Start of DATA EXTRACT
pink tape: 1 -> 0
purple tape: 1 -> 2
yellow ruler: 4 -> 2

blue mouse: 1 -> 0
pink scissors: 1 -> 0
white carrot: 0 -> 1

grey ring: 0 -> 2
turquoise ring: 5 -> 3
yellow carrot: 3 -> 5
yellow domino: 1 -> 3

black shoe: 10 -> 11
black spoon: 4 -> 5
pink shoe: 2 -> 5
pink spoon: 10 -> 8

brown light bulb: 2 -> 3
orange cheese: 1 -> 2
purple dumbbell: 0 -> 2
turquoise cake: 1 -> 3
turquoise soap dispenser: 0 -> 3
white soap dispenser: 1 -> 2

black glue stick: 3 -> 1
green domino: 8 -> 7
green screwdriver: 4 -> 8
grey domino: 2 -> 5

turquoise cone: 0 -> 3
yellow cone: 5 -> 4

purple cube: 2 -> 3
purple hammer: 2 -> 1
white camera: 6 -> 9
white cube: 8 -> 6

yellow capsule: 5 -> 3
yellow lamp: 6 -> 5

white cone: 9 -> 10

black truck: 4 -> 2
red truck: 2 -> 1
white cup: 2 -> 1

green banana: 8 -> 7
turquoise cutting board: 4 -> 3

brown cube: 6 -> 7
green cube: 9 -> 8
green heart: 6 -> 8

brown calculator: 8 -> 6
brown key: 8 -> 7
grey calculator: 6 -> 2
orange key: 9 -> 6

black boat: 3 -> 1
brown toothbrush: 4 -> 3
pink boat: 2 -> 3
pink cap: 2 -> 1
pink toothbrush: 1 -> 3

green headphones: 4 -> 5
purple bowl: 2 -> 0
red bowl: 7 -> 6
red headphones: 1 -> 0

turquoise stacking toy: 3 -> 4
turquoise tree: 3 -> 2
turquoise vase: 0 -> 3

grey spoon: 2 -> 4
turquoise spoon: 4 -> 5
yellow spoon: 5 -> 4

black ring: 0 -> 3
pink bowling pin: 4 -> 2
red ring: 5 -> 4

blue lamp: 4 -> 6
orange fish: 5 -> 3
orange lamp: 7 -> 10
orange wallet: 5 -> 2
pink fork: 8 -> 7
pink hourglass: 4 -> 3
End of DATA EXTRACT
§ WHAT THE TASK ASKS
Would you set down every record again, exactly as it appears above?

§ WRITTEN RESPONSE
pink tape: 1 -> 0
purple tape: 1 -> 2
yellow ruler: 4 -> 2

blue mouse: 1 -> 0
pink scissors: 1 -> 0
white carrot: 0 -> 1

grey ring: 0 -> 2
turquoise ring: 5 -> 3
yellow carrot: 3 -> 5
yellow domino: 1 -> 3

black shoe: 10 -> 11
black spoon: 4 -> 5
pink shoe: 2 -> 5
pink spoon: 10 -> 8

brown light bulb: 2 -> 3
orange cheese: 1 -> 2
purple dumbbell: 0 -> 2
turquoise cake: 1 -> 3
turquoise soap dispenser: 0 -> 3
white soap dispenser: 1 -> 2

black glue stick: 3 -> 1
green domino: 8 -> 7
green screwdriver: 4 -> 8
grey domino: 2 -> 5

turquoise cone: 0 -> 3
yellow cone: 5 -> 4

purple cube: 2 -> 3
purple hammer: 2 -> 1
white camera: 6 -> 9
white cube: 8 -> 6

yellow capsule: 5 -> 3
yellow lamp: 6 -> 5

white cone: 9 -> 10

black truck: 4 -> 2
red truck: 2 -> 1
white cup: 2 -> 1

green banana: 8 -> 7
turquoise cutting board: 4 -> 3

brown cube: 6 -> 7
green cube: 9 -> 8
green heart: 6 -> 8

brown calculator: 8 -> 6
brown key: 8 -> 7
grey calculator: 6 -> 2
orange key: 9 -> 6

black boat: 3 -> 1
brown toothbrush: 4 -> 3
pink boat: 2 -> 3
pink cap: 2 -> 1
pink toothbrush: 1 -> 3

green headphones: 4 -> 5
purple bowl: 2 -> 0
red bowl: 7 -> 6
red headphones: 1 -> 0

turquoise stacking toy: 3 -> 4
turquoise tree: 3 -> 2
turquoise vase: 0 -> 3

grey spoon: 2 -> 4
turquoise spoon: 4 -> 5
yellow spoon: 5 -> 4

black ring: 0 -> 3
pink bowling pin: 4 -> 2
red ring: 5 -> 4

blue lamp: 4 -> 6
orange fish: 5 -> 3
orange lamp: 7 -> 10
orange wallet: 5 -> 2
pink fork: 8 -> 7
pink hourglass: 4 -> 3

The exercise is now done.